**How to complete this task:** In the records, each line holding "turned" must be reported.

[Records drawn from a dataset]

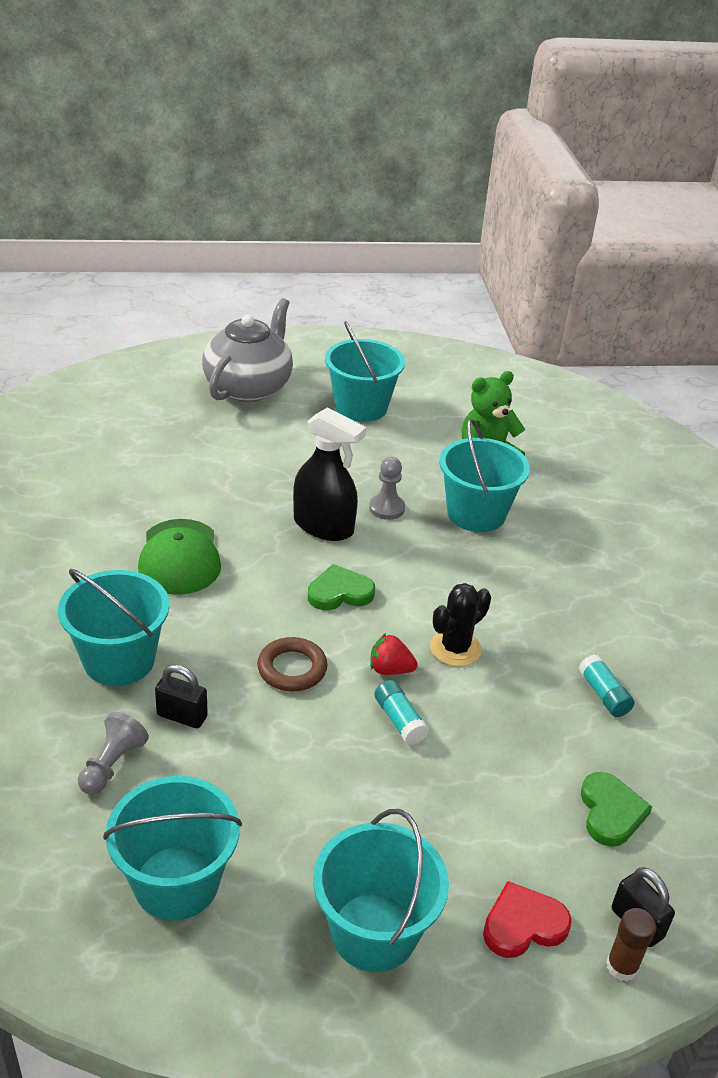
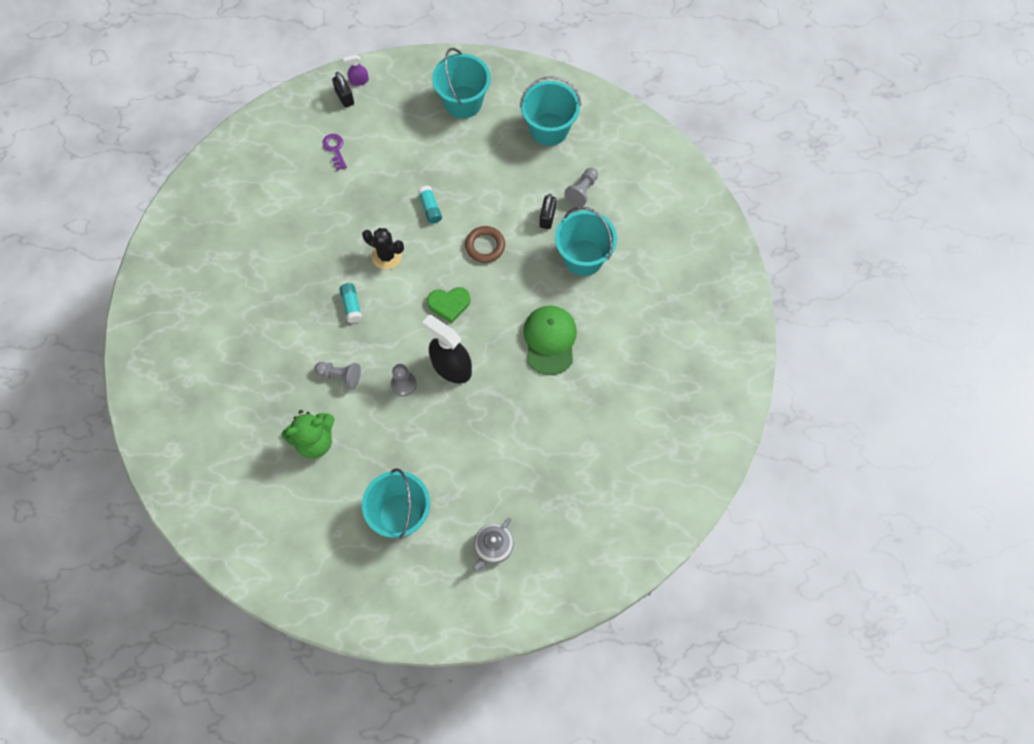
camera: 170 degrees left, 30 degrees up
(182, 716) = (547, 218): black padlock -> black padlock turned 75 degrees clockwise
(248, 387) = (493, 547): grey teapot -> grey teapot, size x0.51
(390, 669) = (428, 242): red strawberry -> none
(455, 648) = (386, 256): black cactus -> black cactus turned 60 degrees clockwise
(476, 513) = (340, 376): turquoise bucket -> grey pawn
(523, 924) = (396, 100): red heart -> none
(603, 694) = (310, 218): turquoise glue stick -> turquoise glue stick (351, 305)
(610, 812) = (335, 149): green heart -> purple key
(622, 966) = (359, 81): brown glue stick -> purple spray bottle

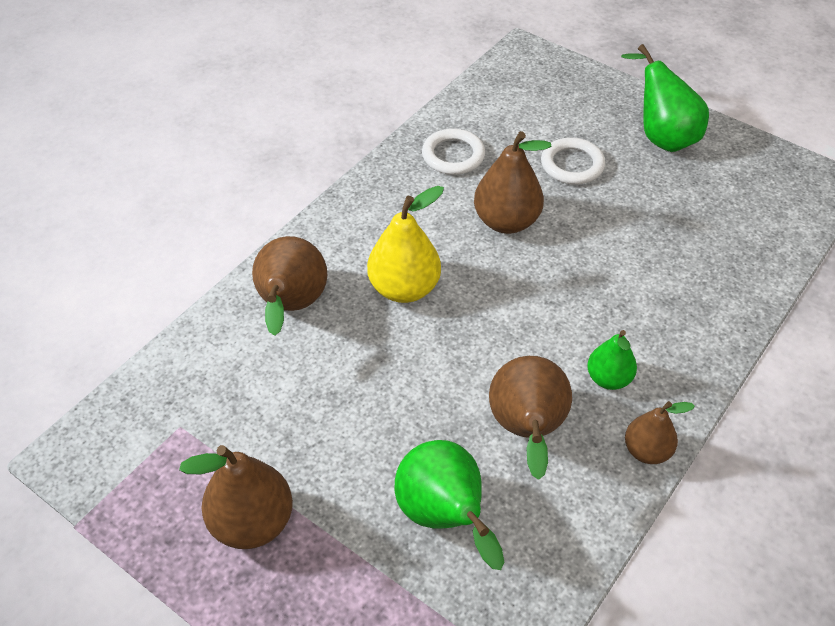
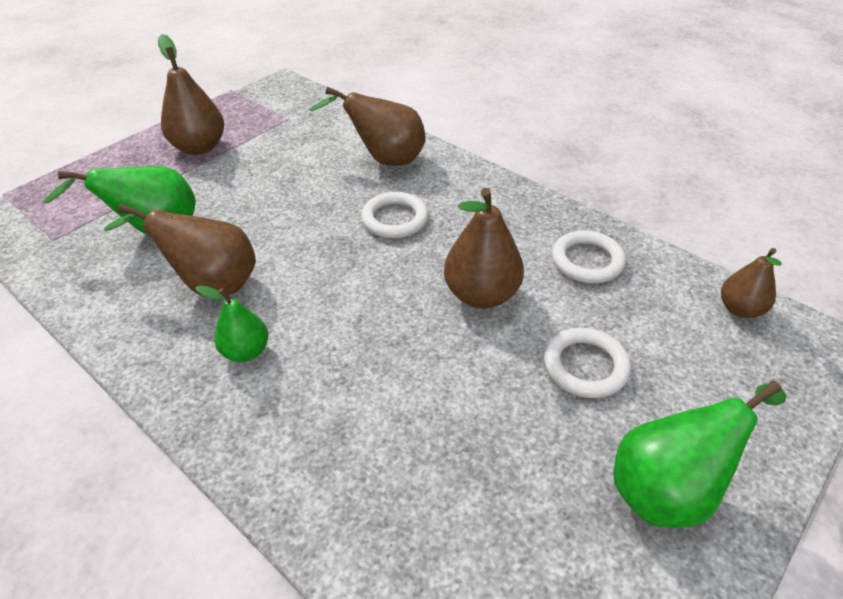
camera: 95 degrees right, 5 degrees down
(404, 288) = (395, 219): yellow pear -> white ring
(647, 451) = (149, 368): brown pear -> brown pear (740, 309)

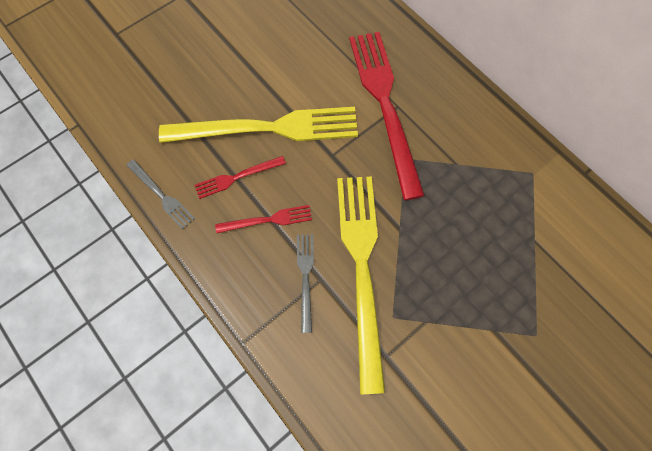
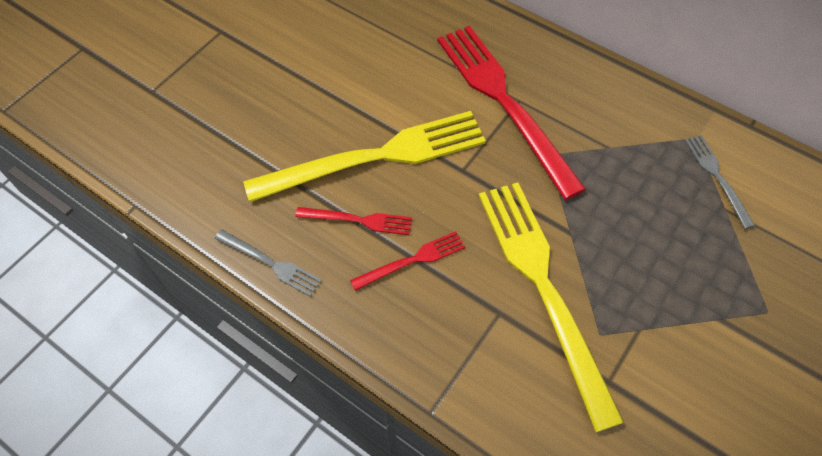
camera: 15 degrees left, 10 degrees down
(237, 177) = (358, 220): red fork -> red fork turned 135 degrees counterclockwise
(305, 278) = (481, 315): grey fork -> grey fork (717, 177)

**Solved exercise:**
(182, 716) = (547, 218): black padlock -> black padlock turned 75 degrees clockwise
(455, 648) = (386, 256): black cactus -> black cactus turned 60 degrees clockwise
(237, 177) = (358, 220): red fork -> red fork turned 135 degrees counterclockwise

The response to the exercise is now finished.